**Information provided:**
+ + + + + + +

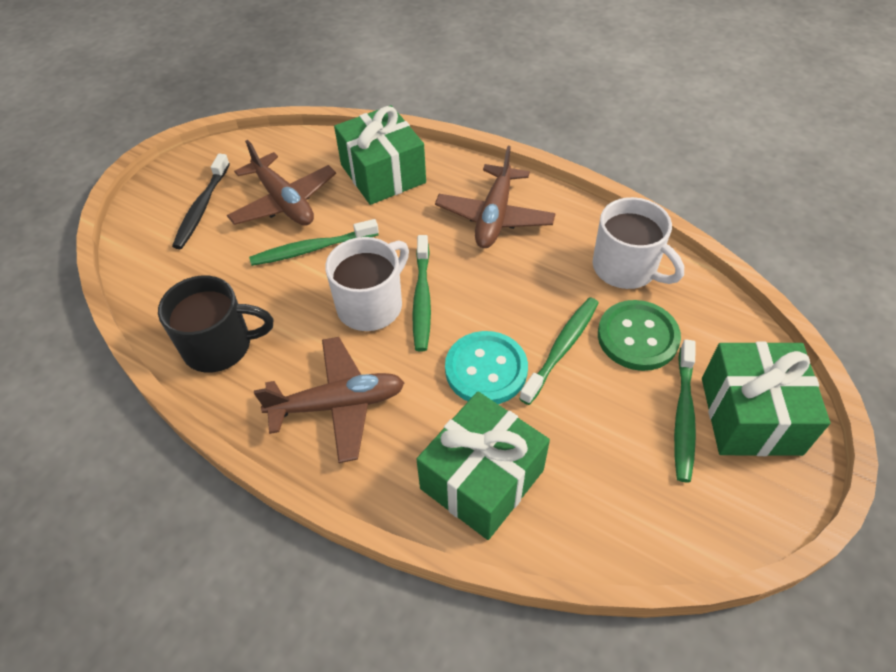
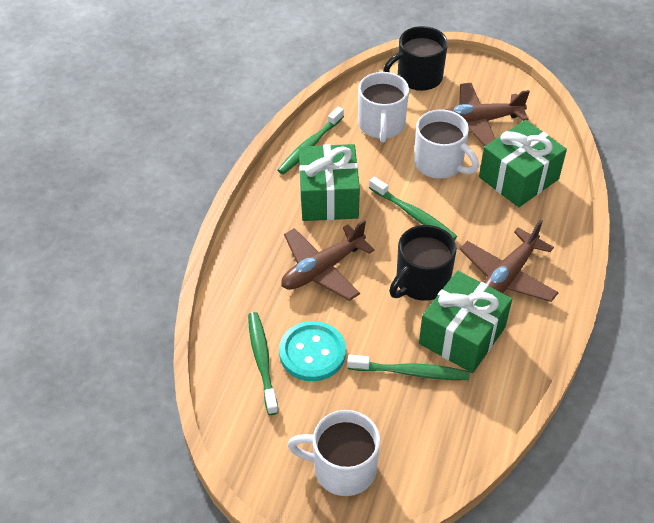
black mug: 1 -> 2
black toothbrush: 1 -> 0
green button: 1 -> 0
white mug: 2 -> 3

+ + + + + + +

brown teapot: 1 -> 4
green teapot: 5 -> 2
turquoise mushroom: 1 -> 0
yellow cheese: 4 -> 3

+ + + + + + +

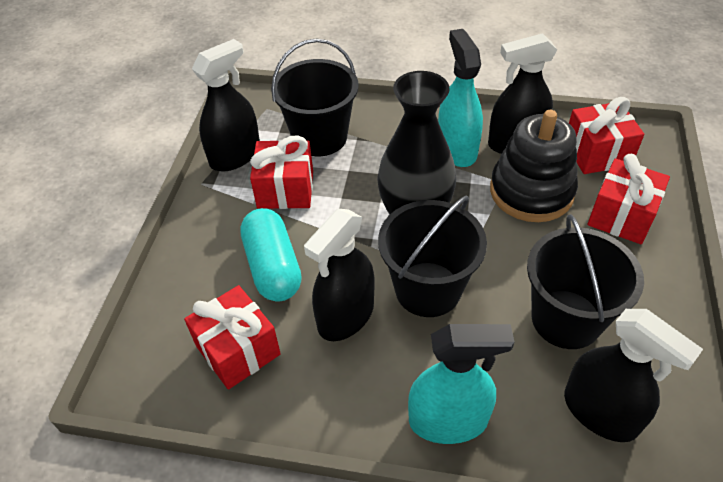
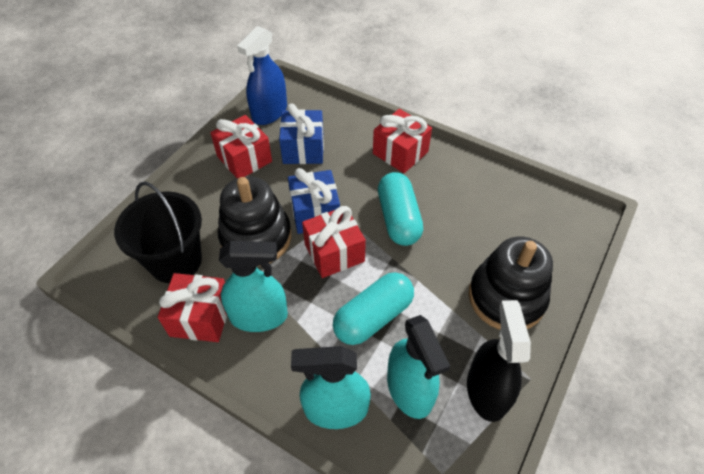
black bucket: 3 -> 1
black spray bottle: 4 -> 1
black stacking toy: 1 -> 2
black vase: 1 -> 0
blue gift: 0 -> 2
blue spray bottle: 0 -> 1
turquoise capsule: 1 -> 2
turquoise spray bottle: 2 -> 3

+ + + + + + +

**Exercise prompt:** Set down only the lines above that fall between the line holding "black mug: 1 -> 2" and the line holding "white mug: 2 -> 3", inclusive, keeping each exact.

**Solution for this exercise:**
black mug: 1 -> 2
black toothbrush: 1 -> 0
green button: 1 -> 0
white mug: 2 -> 3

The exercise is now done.